Task instructions: Copy out the records word for word, from the start of the records through the line containing "23 (374, 90)", both ends included.

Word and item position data
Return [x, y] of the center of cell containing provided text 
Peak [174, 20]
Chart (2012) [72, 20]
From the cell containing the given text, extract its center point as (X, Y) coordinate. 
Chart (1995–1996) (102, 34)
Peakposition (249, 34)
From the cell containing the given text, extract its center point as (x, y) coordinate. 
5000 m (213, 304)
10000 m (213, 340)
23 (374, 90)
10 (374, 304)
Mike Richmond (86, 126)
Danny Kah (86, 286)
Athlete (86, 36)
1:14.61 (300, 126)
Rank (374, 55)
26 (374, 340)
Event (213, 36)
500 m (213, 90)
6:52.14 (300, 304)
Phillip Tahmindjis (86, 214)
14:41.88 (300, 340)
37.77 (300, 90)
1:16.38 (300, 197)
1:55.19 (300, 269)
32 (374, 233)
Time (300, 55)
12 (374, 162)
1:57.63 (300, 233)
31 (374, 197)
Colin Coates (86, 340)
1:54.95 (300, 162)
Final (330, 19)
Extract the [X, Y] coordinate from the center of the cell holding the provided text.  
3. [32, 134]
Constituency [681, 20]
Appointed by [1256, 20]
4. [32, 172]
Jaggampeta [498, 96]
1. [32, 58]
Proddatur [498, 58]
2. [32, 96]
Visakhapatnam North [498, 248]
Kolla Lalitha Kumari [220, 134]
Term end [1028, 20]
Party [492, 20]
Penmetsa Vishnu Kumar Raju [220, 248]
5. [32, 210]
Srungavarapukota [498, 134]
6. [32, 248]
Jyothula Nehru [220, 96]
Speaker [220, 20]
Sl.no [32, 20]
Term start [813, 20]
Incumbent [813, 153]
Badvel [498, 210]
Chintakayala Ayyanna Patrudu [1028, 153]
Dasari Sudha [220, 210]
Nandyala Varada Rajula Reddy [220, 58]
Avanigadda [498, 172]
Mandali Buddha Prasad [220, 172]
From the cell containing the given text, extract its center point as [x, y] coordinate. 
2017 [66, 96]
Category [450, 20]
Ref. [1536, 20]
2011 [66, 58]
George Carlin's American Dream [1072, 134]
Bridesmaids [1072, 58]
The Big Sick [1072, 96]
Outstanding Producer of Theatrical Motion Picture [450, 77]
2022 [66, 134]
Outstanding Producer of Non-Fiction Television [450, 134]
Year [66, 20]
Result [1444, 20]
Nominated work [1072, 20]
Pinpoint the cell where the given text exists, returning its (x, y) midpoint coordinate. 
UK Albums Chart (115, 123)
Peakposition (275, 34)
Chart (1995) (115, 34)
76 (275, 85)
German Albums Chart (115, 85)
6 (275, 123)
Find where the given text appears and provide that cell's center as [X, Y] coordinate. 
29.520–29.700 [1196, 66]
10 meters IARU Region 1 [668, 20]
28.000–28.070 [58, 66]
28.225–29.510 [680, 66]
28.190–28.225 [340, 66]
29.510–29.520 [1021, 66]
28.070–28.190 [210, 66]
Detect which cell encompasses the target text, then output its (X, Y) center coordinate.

Correct response:
Return [x, y] of the center of cell containing provided text 
Peak [174, 20]
Chart (2012) [72, 20]
From the cell containing the given text, extract its center point as (X, Y) coordinate. 
Chart (1995–1996) (102, 34)
Peakposition (249, 34)
From the cell containing the given text, extract its center point as (x, y) coordinate. 
5000 m (213, 304)
10000 m (213, 340)
23 (374, 90)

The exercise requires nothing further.